-- Opening Marker --

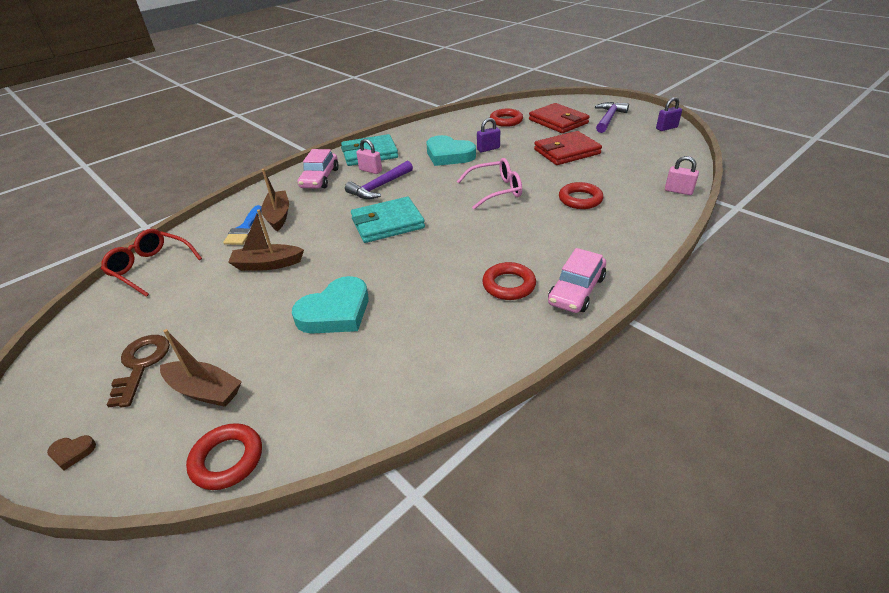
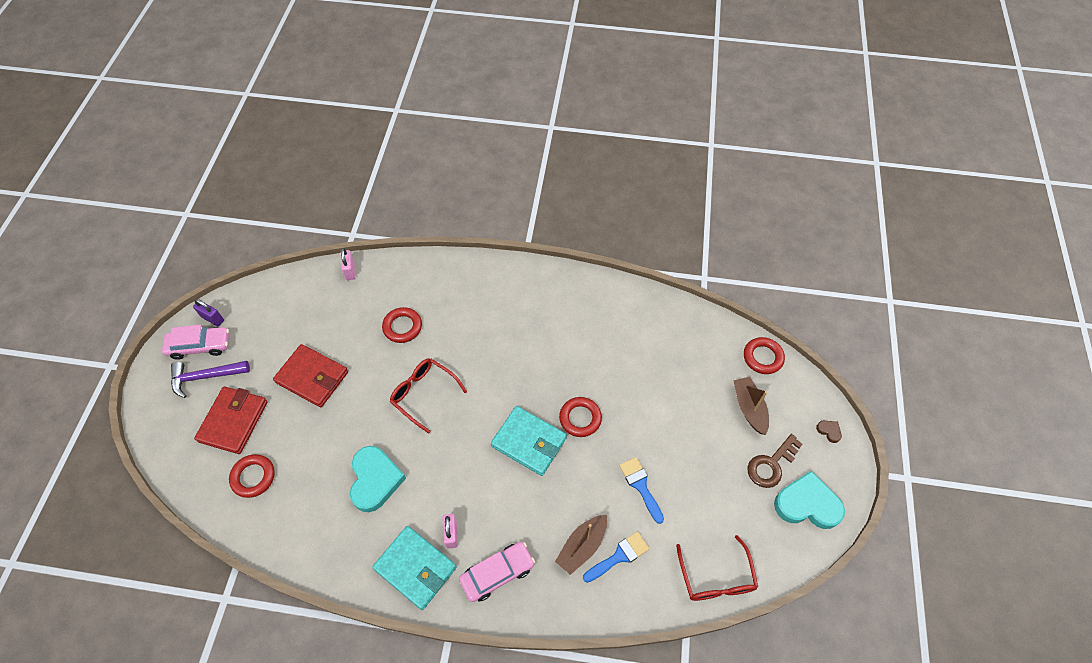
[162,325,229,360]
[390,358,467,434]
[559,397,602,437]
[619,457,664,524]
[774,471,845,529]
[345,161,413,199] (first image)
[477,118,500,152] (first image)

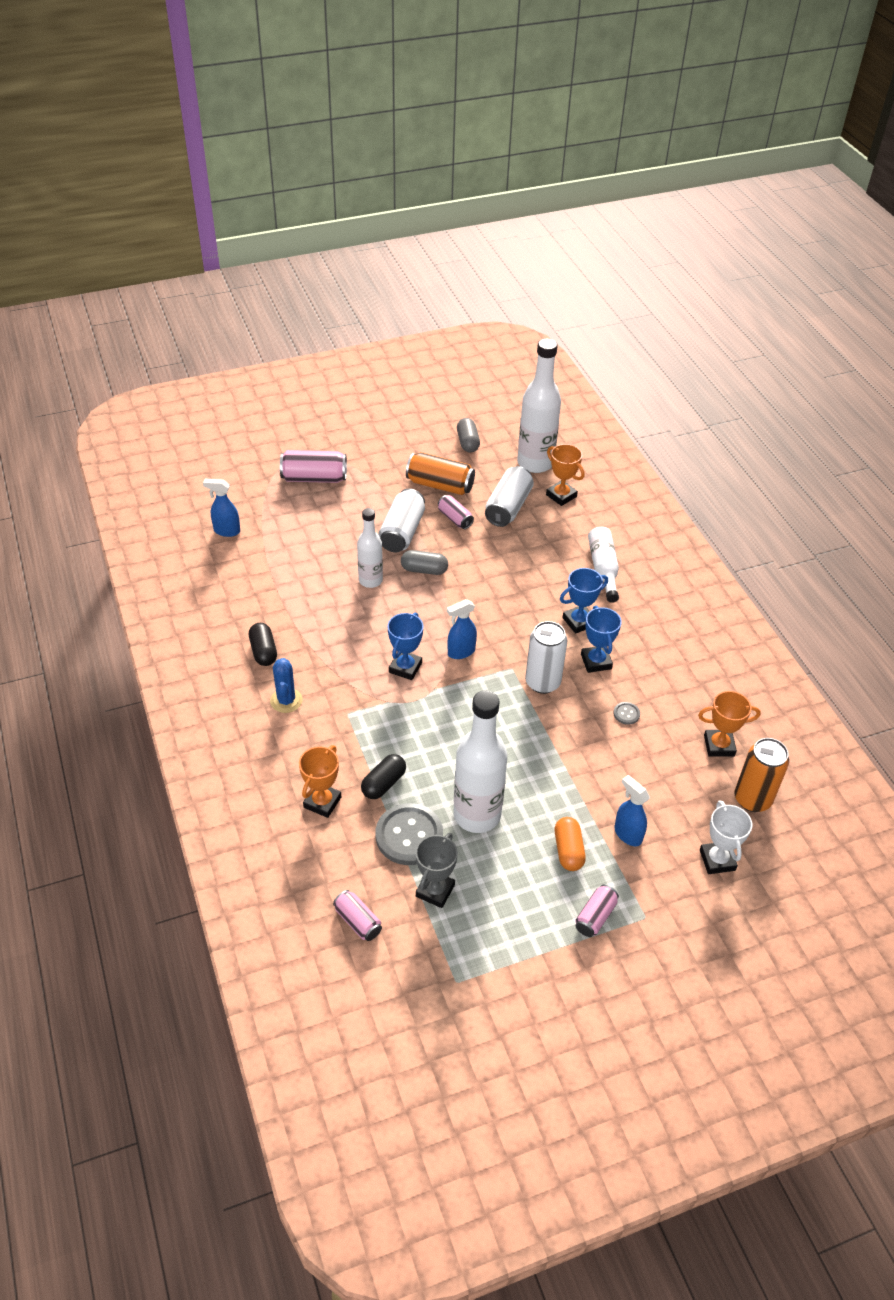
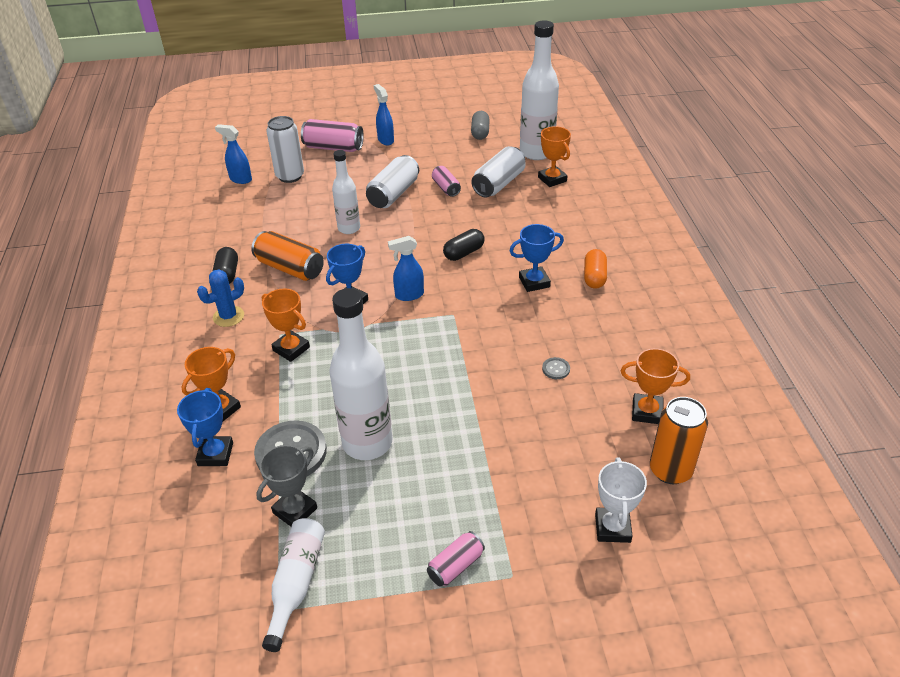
[177,388,233,466]
[197,270,244,327]
[251,231,324,281]
[262,289,310,362]
[262,518,325,652]
[266,116,304,183]
[374,84,394,145]
[443,229,485,261]
[584,249,607,288]
[333,890,382,941] (first image)
[401,550,448,575] (first image)

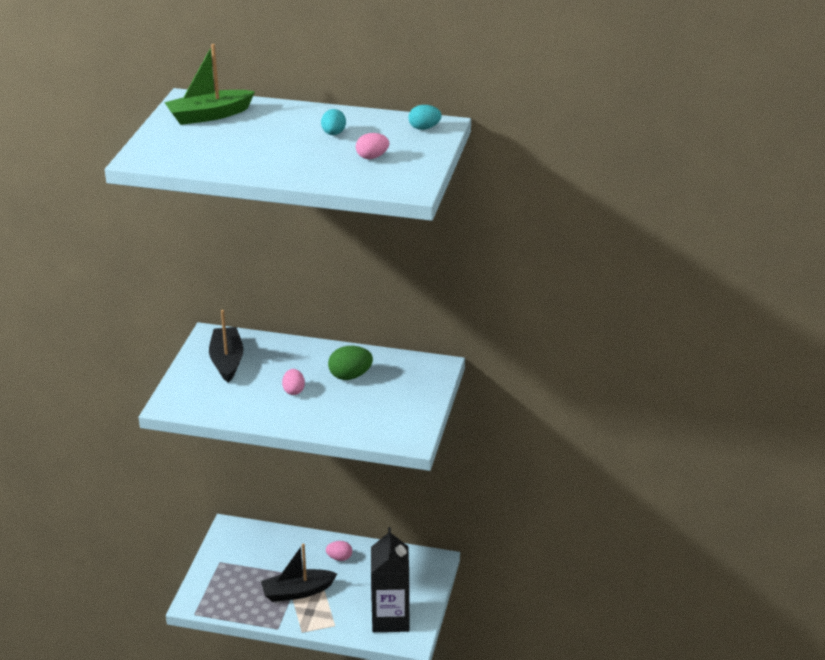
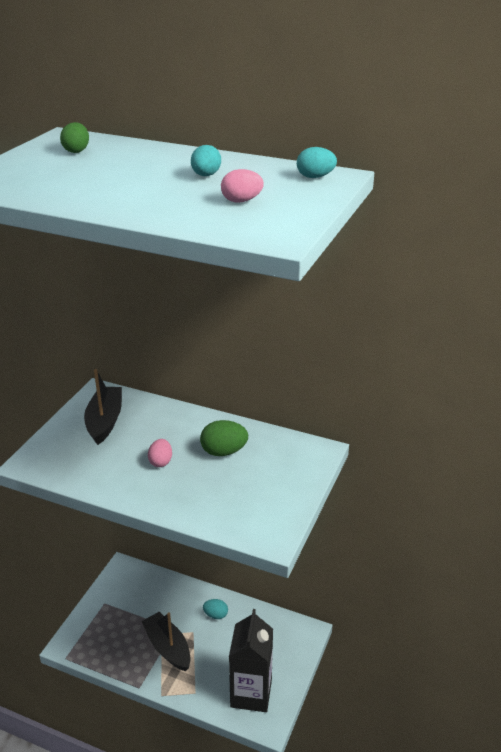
[60,122,89,153]
[142,612,191,671]
[203,599,228,619]

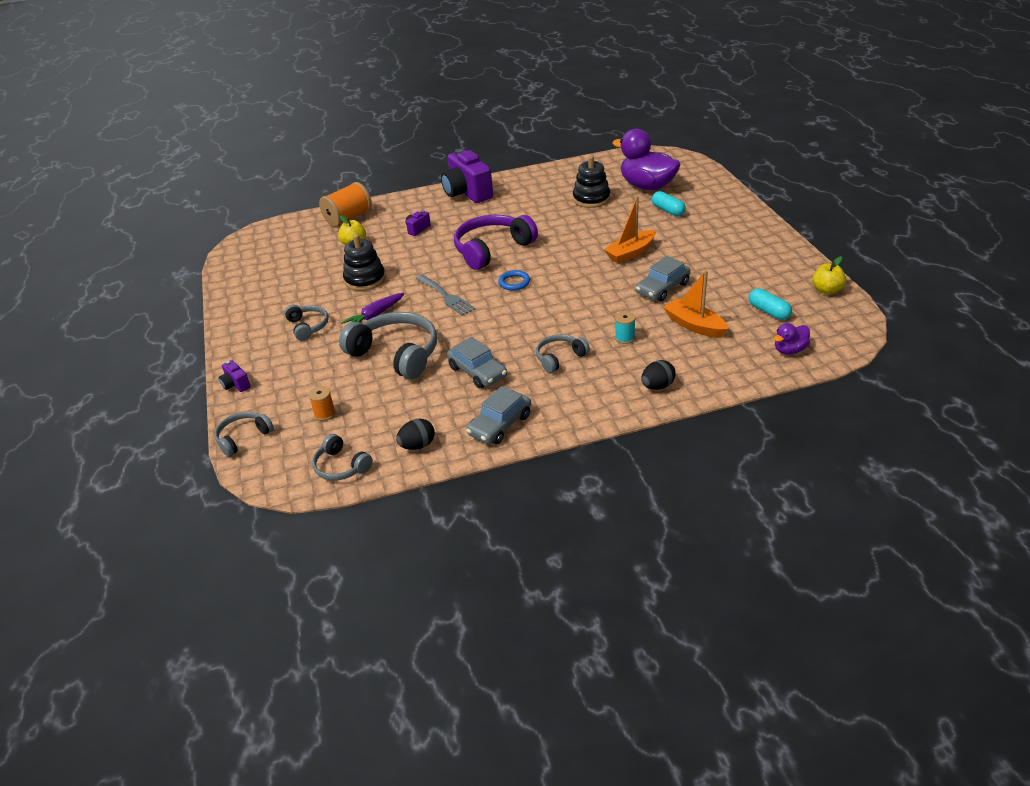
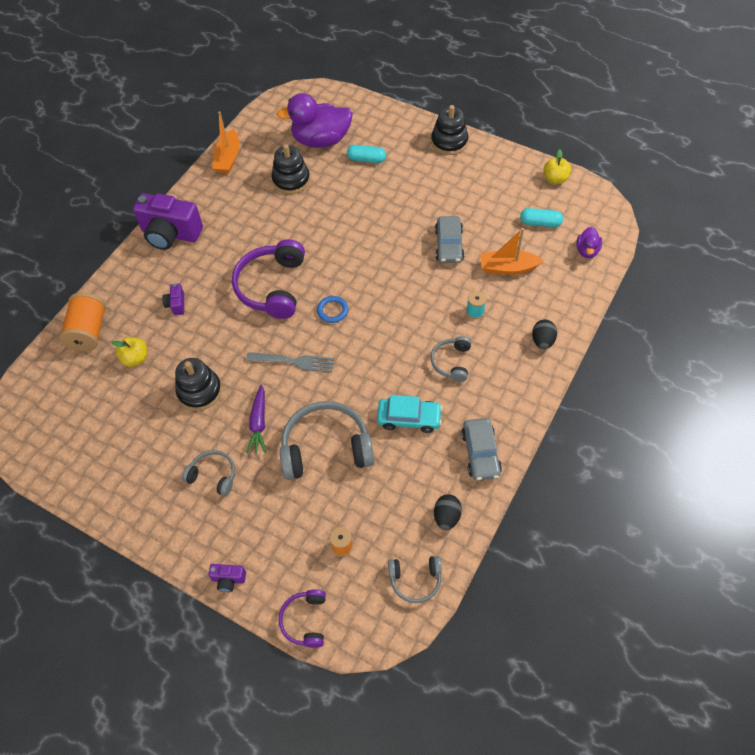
[212,111,240,174]
[279,589,326,648]
[377,395,442,433]
[431,105,468,155]

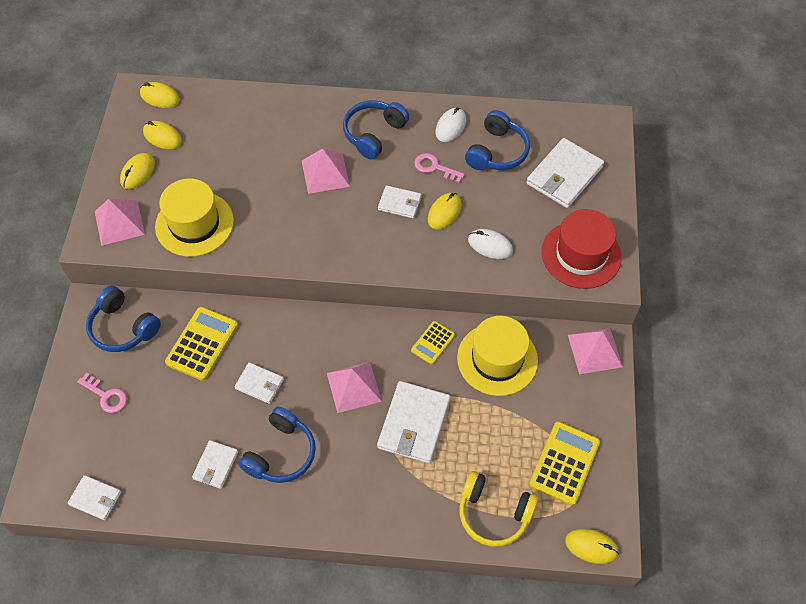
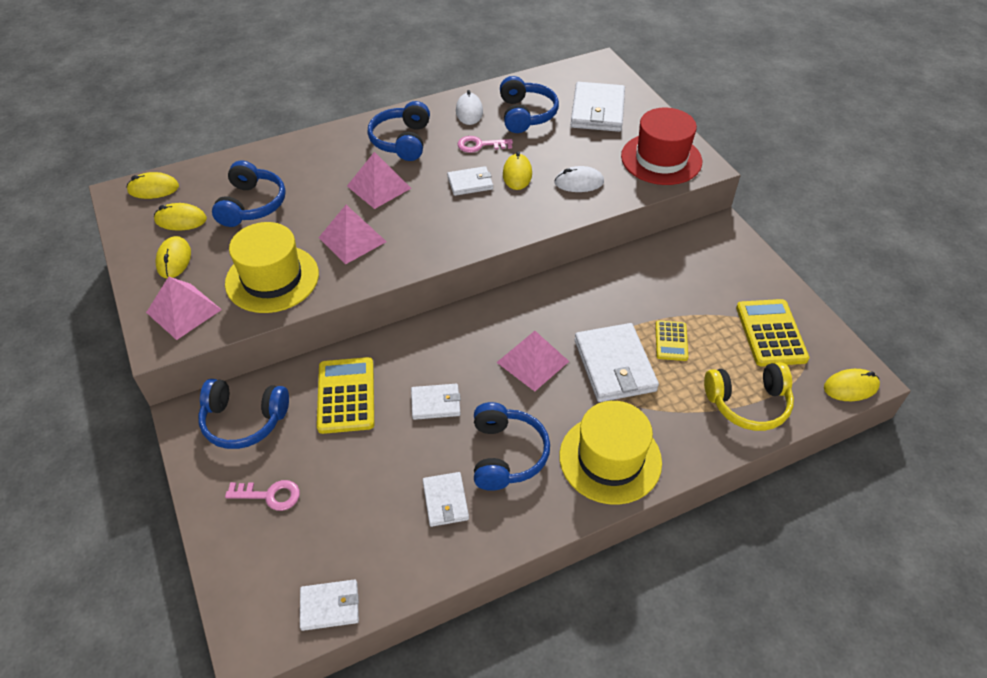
[212,160,286,227]
[318,205,387,264]
[559,401,662,505]
[655,320,688,361]

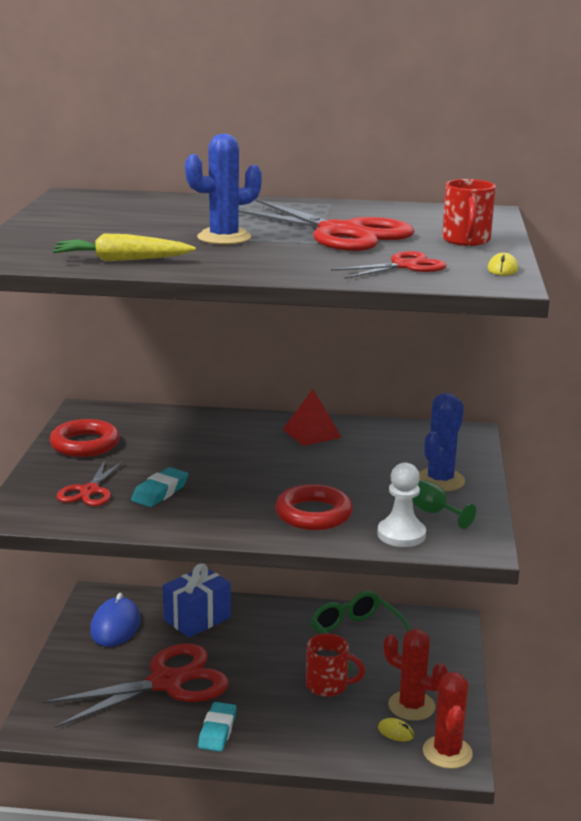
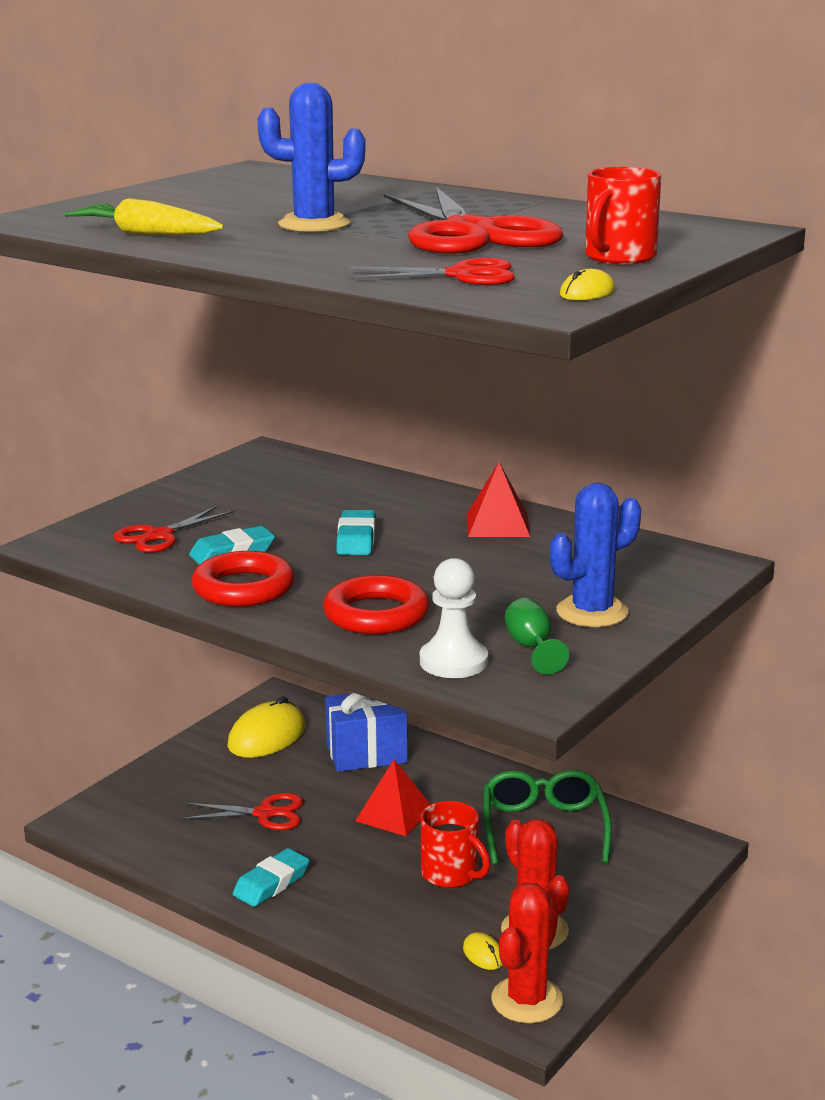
[182,793,303,830]
[192,551,295,607]
[227,696,306,758]
[336,510,376,555]
[355,760,431,836]

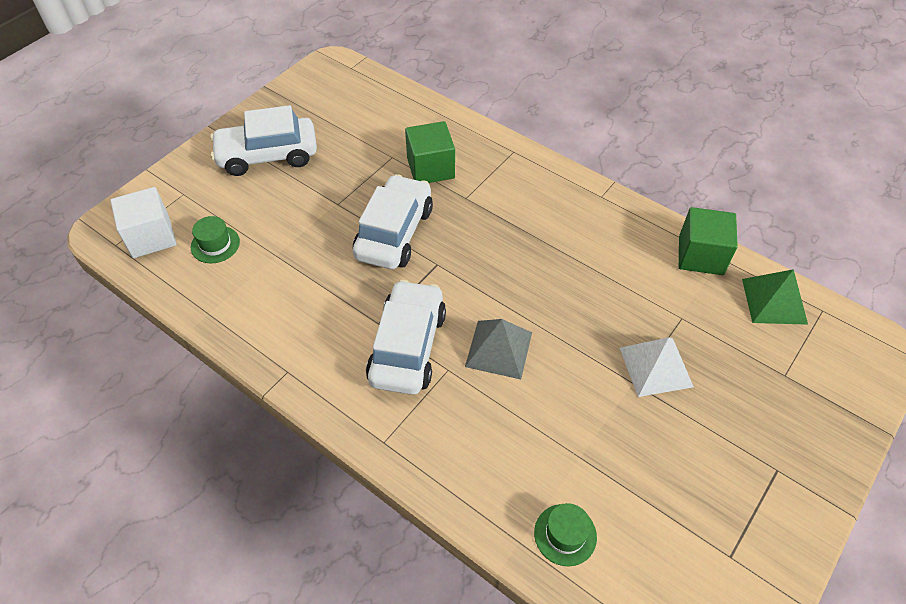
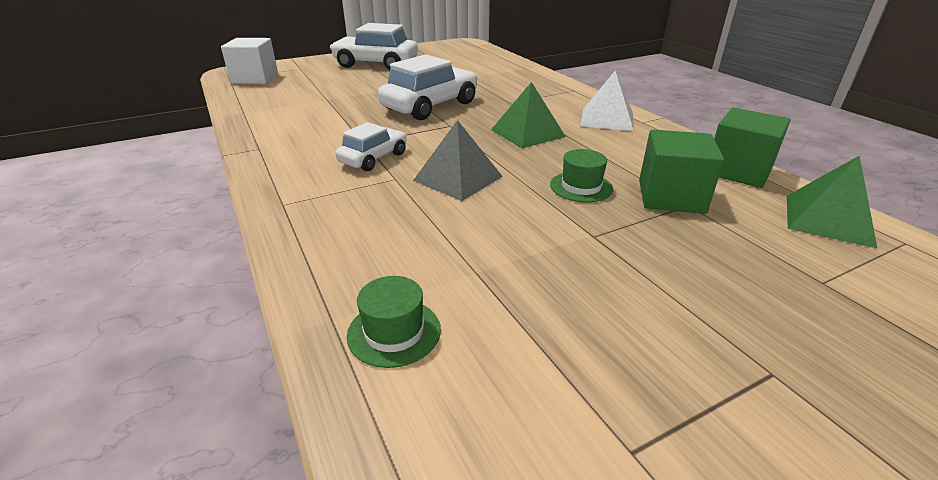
[335,122,407,171]
[491,82,566,148]
[550,149,613,202]
[580,71,634,131]
[639,130,724,214]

-- Closing Marker --

Required work. Every line of the listing should be copied precisely, with images omitted.

Answer to this exercise.
[162,325,229,360]
[390,358,467,434]
[559,397,602,437]
[619,457,664,524]
[774,471,845,529]
[345,161,413,199] (first image)
[477,118,500,152] (first image)

[177,388,233,466]
[197,270,244,327]
[251,231,324,281]
[262,289,310,362]
[262,518,325,652]
[266,116,304,183]
[374,84,394,145]
[443,229,485,261]
[584,249,607,288]
[333,890,382,941] (first image)
[401,550,448,575] (first image)

[60,122,89,153]
[142,612,191,671]
[203,599,228,619]

[212,111,240,174]
[279,589,326,648]
[377,395,442,433]
[431,105,468,155]

[212,160,286,227]
[318,205,387,264]
[559,401,662,505]
[655,320,688,361]

[182,793,303,830]
[192,551,295,607]
[227,696,306,758]
[336,510,376,555]
[355,760,431,836]

[335,122,407,171]
[491,82,566,148]
[550,149,613,202]
[580,71,634,131]
[639,130,724,214]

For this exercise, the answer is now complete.